»»
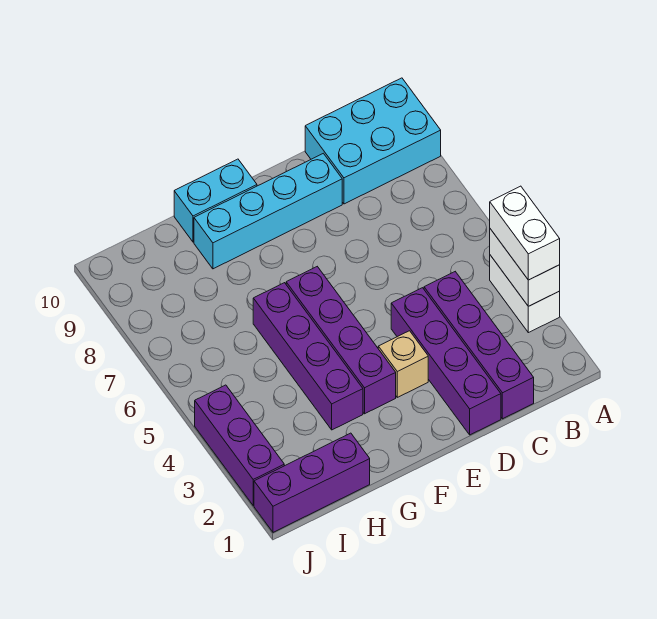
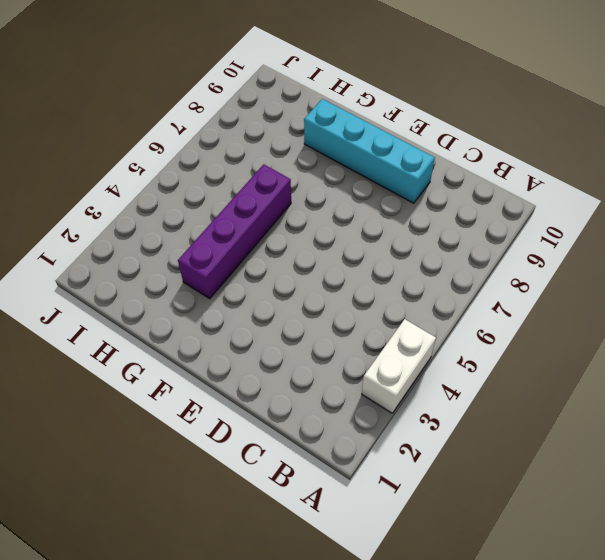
none -> cyan brick A9:C10 level 1
none -> purple brick C1:C4 level 1
none -> purple brick D1:D4 level 1

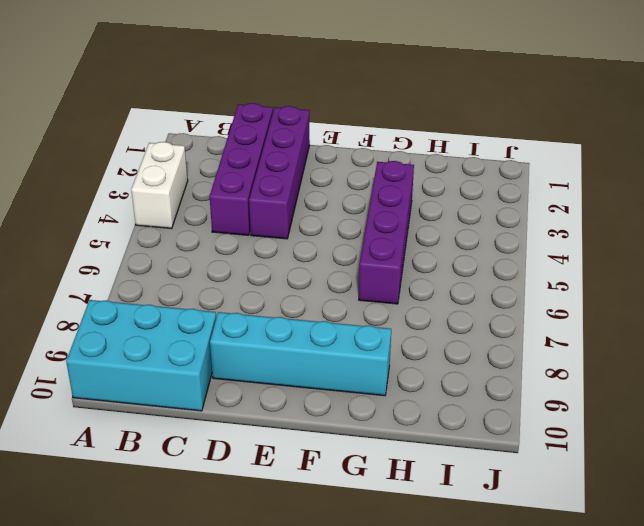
none -> tan brick E3 level 1
none -> purple brick F3:F6 level 1
none -> cyan brick F10:G10 level 1

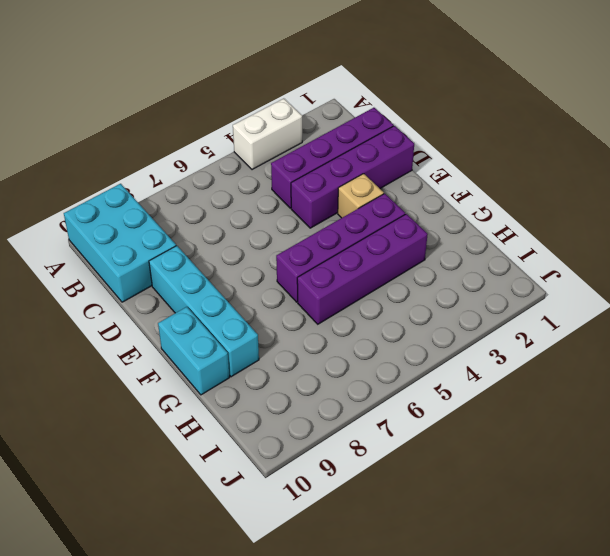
none -> purple brick H1:J1 level 1
none -> purple brick J2:J4 level 1
none -> white brick A3:A4 level 2

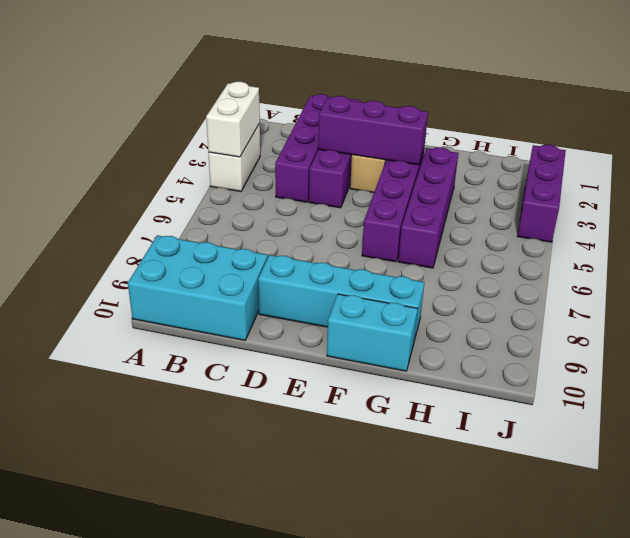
purple brick D3:F3 level 2 -> purple brick H1:J1 level 1
none -> white brick A3:A4 level 3

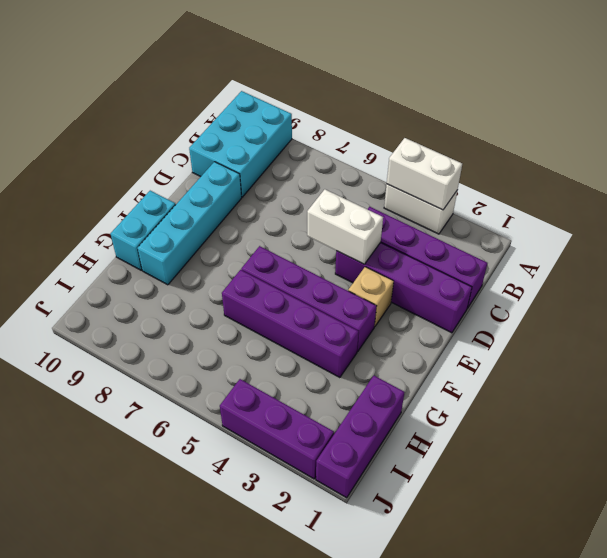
white brick D4:D5 level 2 -> white brick A3:A4 level 3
««
Exercise prompt: If the records contain pictures, skip them, and transcribe exactly every line from the one with "none -> cyan brick F10:G10 level 1" through the last line.

Final answer:
none -> cyan brick F10:G10 level 1

none -> purple brick H1:J1 level 1
none -> purple brick J2:J4 level 1
none -> white brick A3:A4 level 2

purple brick D3:F3 level 2 -> purple brick H1:J1 level 1
none -> white brick A3:A4 level 3

white brick D4:D5 level 2 -> white brick A3:A4 level 3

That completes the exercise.